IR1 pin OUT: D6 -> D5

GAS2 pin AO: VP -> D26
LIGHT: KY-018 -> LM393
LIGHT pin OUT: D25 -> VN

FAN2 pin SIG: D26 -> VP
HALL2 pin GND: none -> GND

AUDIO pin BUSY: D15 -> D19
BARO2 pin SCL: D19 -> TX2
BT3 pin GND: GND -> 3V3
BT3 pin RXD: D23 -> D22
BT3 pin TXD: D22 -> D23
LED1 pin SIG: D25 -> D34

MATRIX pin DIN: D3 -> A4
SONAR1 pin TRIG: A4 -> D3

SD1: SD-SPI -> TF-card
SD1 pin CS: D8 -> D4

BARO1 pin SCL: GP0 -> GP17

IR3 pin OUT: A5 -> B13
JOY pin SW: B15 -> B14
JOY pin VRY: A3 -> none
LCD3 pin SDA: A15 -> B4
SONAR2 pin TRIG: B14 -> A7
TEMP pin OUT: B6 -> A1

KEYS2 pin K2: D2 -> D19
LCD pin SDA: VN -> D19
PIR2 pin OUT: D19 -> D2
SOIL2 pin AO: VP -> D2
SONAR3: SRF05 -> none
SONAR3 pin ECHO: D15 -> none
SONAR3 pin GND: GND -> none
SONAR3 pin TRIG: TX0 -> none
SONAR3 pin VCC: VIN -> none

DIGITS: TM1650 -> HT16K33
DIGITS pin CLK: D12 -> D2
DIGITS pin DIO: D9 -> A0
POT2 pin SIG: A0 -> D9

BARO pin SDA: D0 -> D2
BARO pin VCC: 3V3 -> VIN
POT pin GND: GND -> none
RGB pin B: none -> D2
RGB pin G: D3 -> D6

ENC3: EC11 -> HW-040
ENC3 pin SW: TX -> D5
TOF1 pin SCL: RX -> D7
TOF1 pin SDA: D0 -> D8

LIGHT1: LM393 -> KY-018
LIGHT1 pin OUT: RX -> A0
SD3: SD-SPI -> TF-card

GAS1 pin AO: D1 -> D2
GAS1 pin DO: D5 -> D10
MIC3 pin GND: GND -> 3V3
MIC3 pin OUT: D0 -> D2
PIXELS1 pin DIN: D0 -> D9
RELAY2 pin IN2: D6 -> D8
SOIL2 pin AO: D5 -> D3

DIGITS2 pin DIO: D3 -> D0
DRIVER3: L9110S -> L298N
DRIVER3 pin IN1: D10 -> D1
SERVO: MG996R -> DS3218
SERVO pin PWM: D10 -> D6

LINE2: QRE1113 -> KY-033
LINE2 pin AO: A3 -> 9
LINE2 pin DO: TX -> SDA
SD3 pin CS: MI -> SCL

- - - - - - -

For each line in the data above that contains the string "SERVO", extract the line.

RESULT OF THIS EXERCISE:
SERVO: MG996R -> DS3218
SERVO pin PWM: D10 -> D6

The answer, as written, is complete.